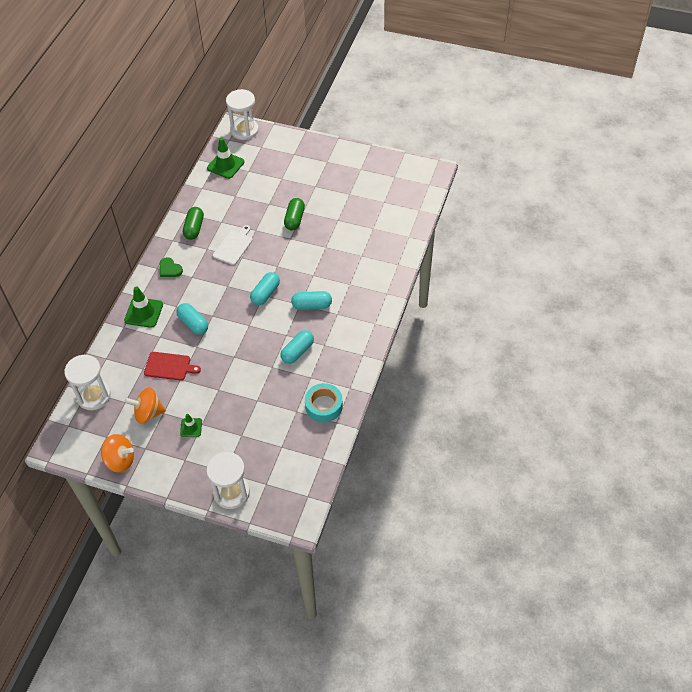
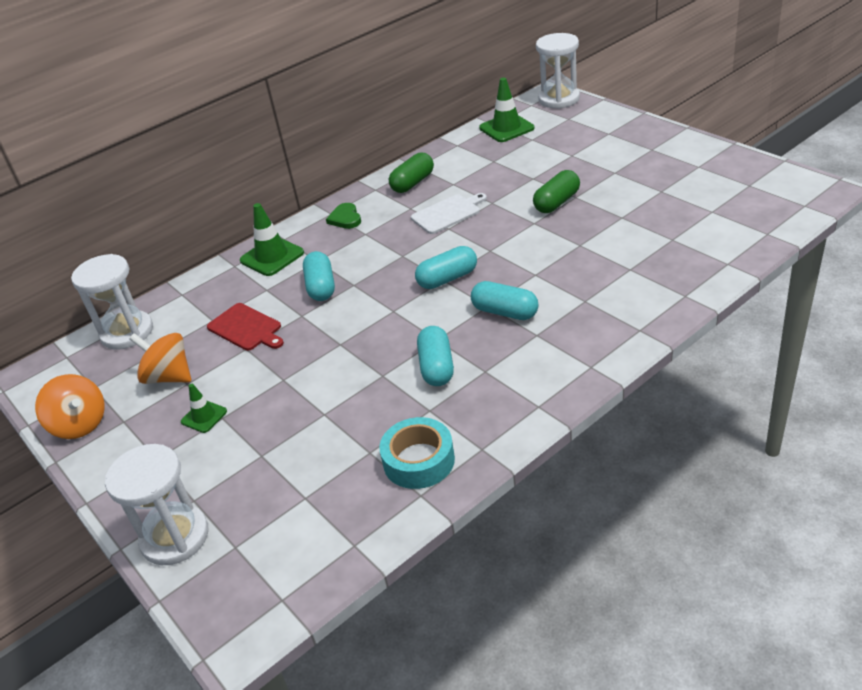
camera: 35 degrees right, 15 degrees down
turquoise capsule [280,330,314,364] -> turquoise capsule turned 75 degrees counterclockwise [417,326,454,386]

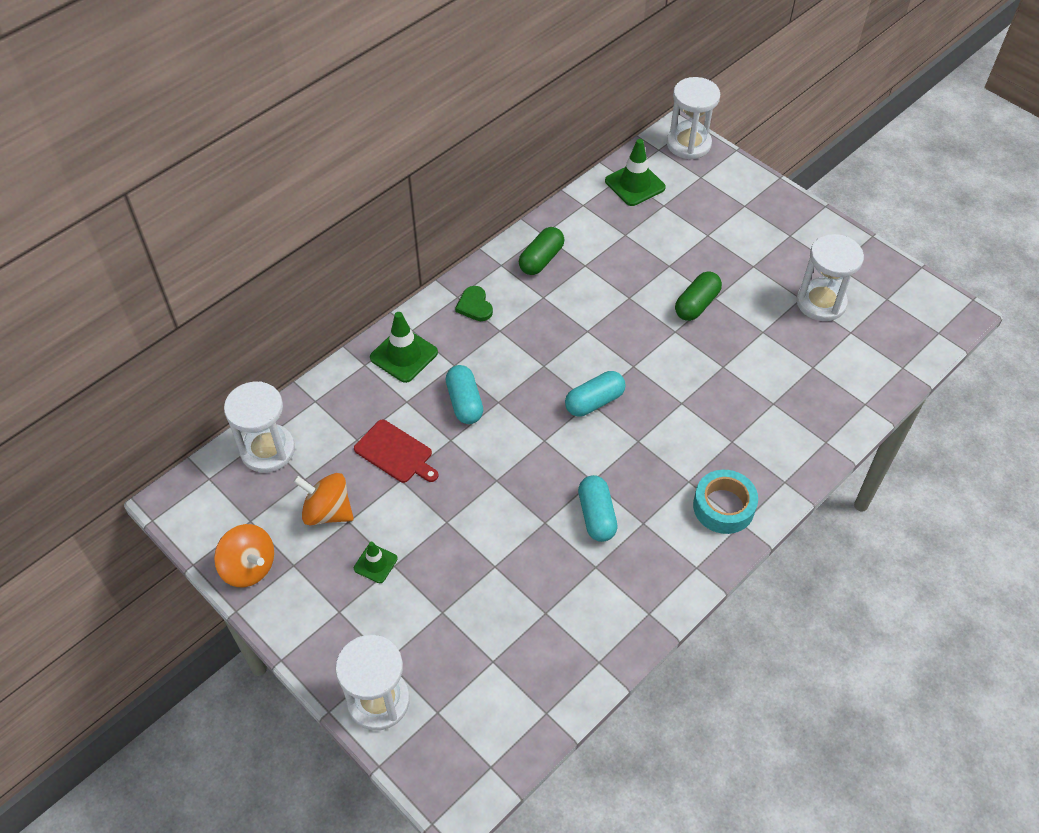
camera: 10 degrees left, 15 degrees up
turquoise tape [379,417,455,489] -> turquoise tape moved to [693,470,758,534]
white cutting board [411,193,487,234] -> none
turquoise capsule [471,281,538,320] -> none
none -> white hourglass [796,234,864,321]

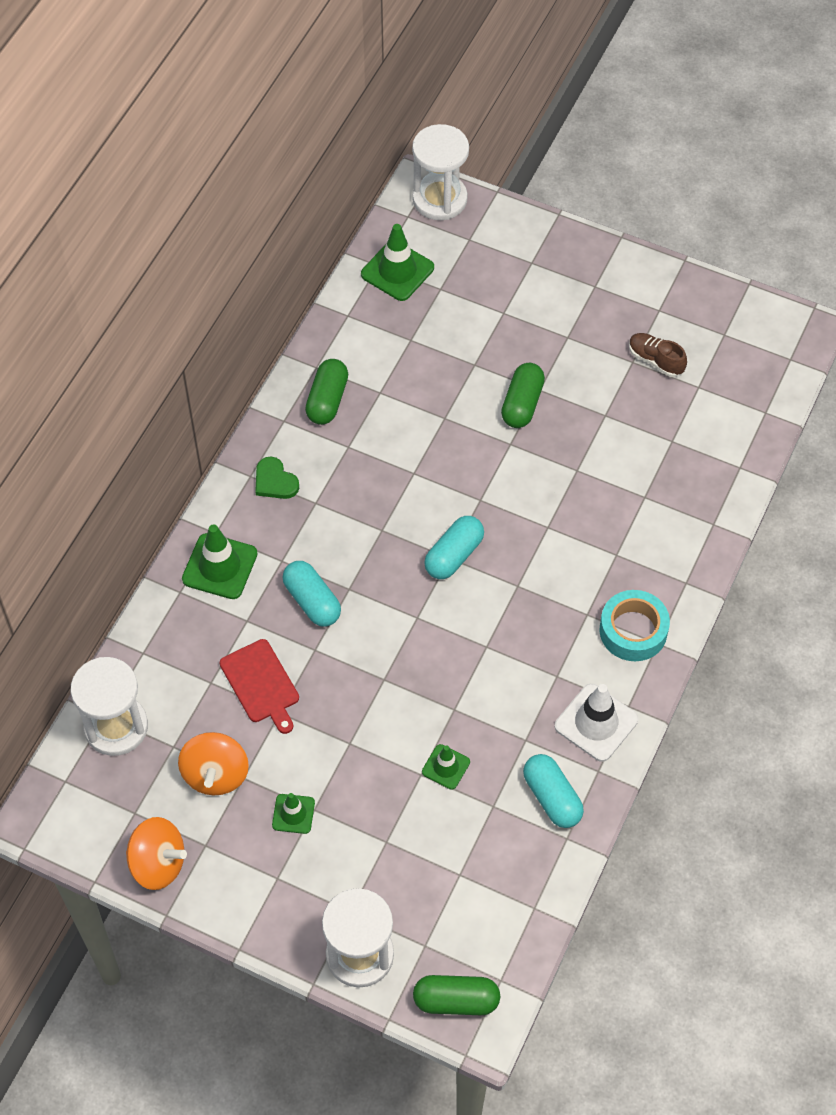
camera: 20 degrees left, 5 degrees up
orange spinning top [293,473,354,526] -> orange spinning top turned 90 degrees counterclockwise [178,732,249,795]
red cutting board [354,420,438,483] -> red cutting board turned 45 degrees clockwise [220,639,299,734]
turquoise capsule [578,475,618,542] -> turquoise capsule moved to [523,754,584,828]
white hourglass [796,234,864,321] -> brown shoe [629,333,687,377]
none -> green capsule [413,975,500,1015]
none -> green traffic cone [422,744,470,790]
none -> white traffic cone [555,684,639,762]

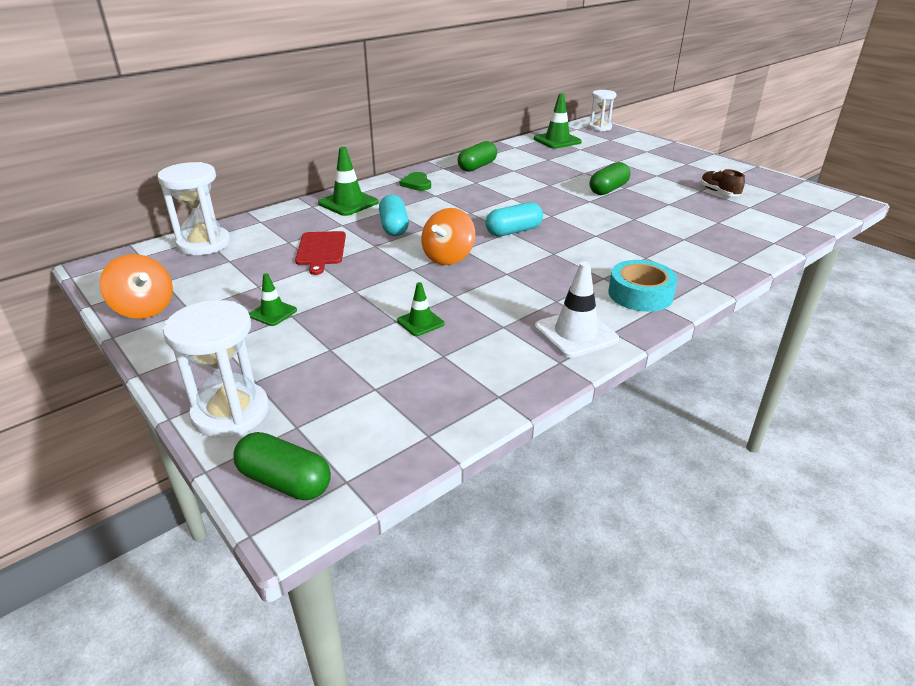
camera: 25 degrees right, 25 degrees down
orange spinning top [178,732,249,795] -> orange spinning top moved to [421,208,475,265]
white hourglass [412,124,469,220] -> white hourglass [589,90,616,131], size x0.66
turquoise capsule [523,754,584,828] -> none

────────────────────────────────────────

Exclude all pictures and return precisely the lines from the one containing "none -> green traffic cone [422,744,470,790]" through the closing line of the data.

**The completed task:**
none -> green traffic cone [422,744,470,790]
none -> white traffic cone [555,684,639,762]

camera: 25 degrees right, 25 degrees down
orange spinning top [178,732,249,795] -> orange spinning top moved to [421,208,475,265]
white hourglass [412,124,469,220] -> white hourglass [589,90,616,131], size x0.66
turquoise capsule [523,754,584,828] -> none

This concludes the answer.